━━━ Extracted records

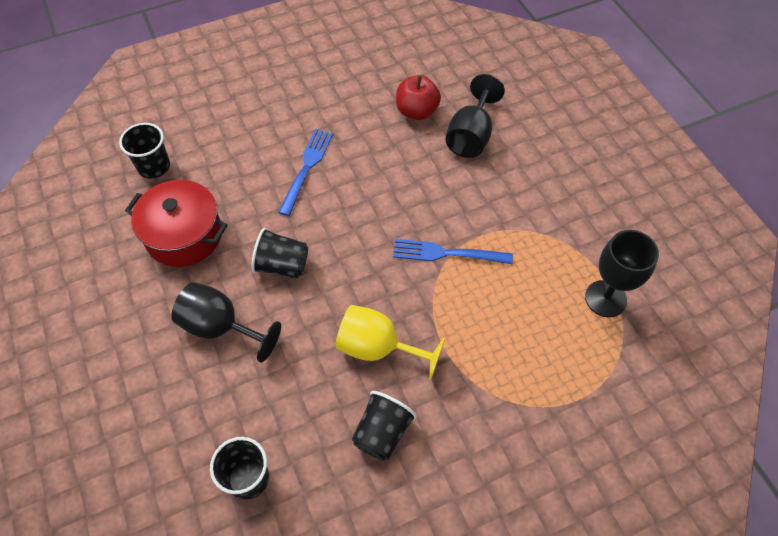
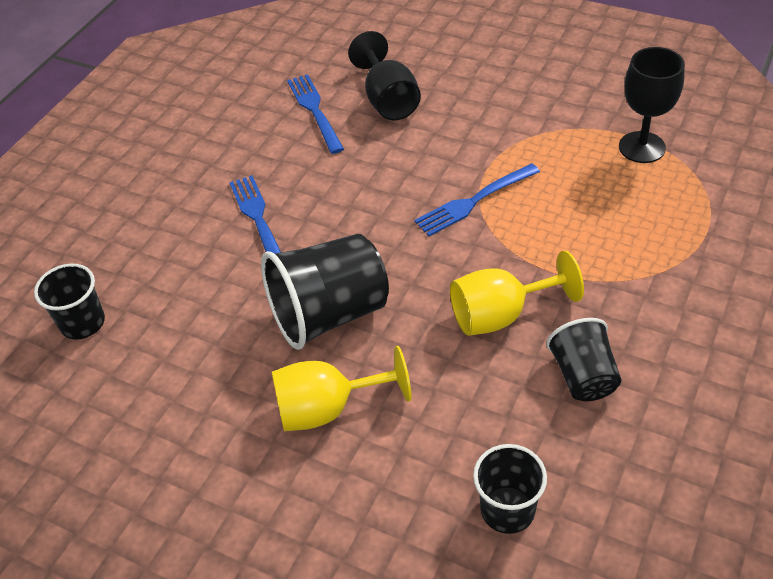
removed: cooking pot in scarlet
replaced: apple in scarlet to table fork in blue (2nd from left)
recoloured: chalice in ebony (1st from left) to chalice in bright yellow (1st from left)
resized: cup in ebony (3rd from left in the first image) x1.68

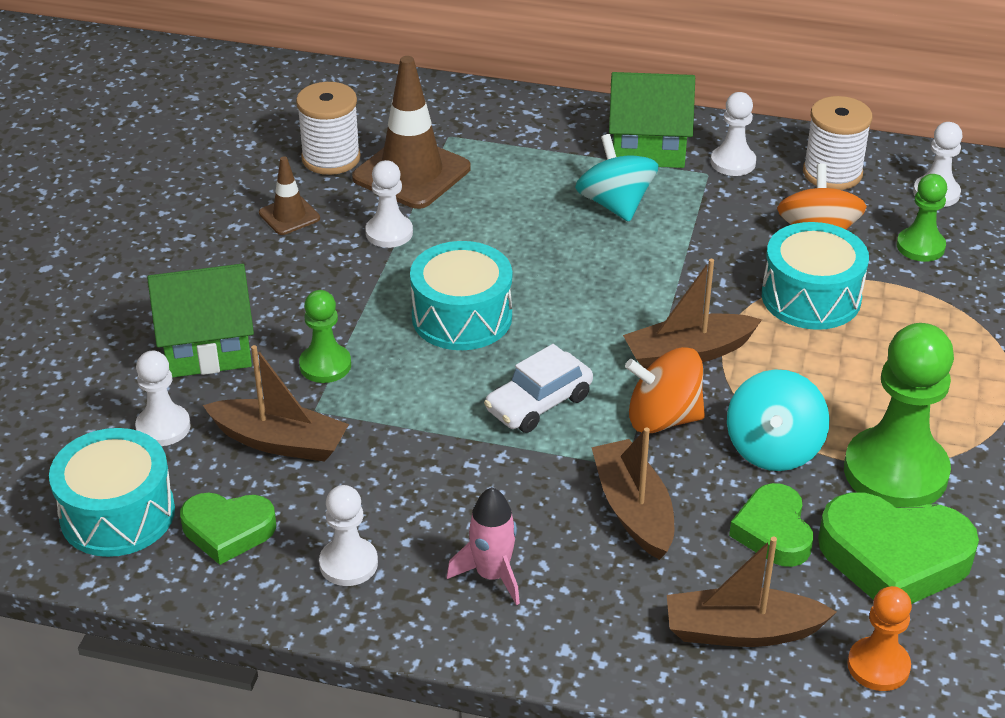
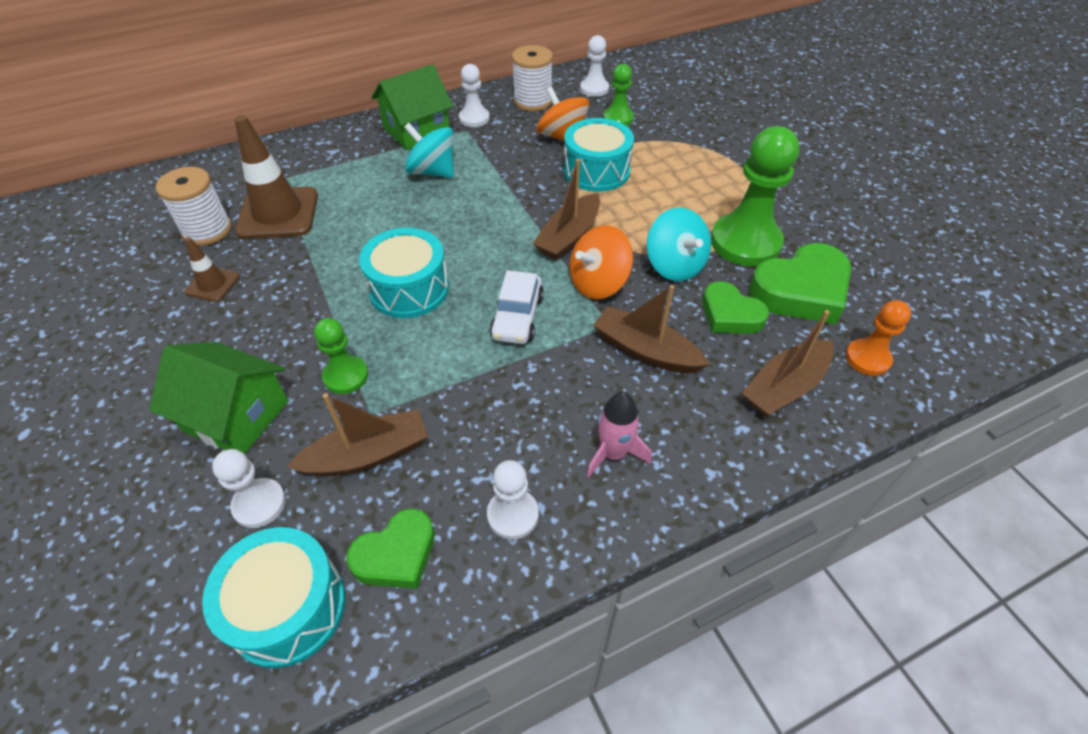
removed: pawn in snow-white (3rd from left)
turned: cottage in emerald (1st from left) 75 degrees clockwise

━━━━━━

## [Goal of the exercise]
Starting from the records above, copy each line where the string "scarlet" is found.

## [Exercise solution]
removed: cooking pot in scarlet
replaced: apple in scarlet to table fork in blue (2nd from left)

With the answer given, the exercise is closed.